(SUPPLIED RECORDS begins)
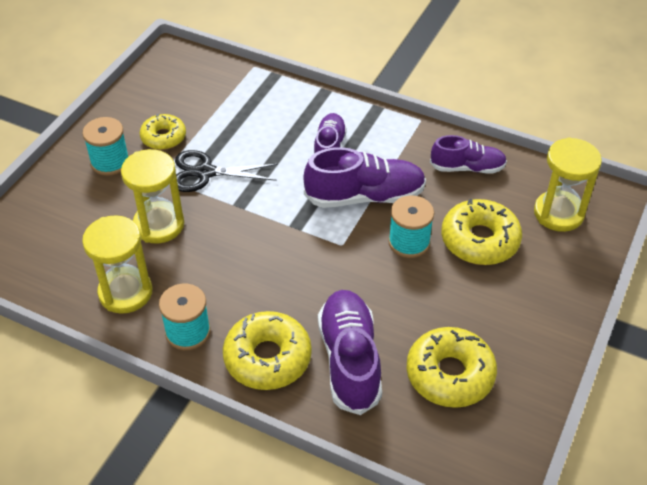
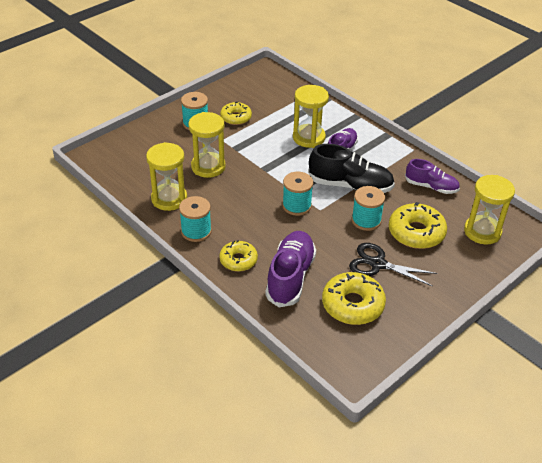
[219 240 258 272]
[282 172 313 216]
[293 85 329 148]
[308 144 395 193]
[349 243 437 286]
(SUPPLIED RECORDS ends)
Transcribe all the data word for word; the images stay out.

[219 240 258 272]
[282 172 313 216]
[293 85 329 148]
[308 144 395 193]
[349 243 437 286]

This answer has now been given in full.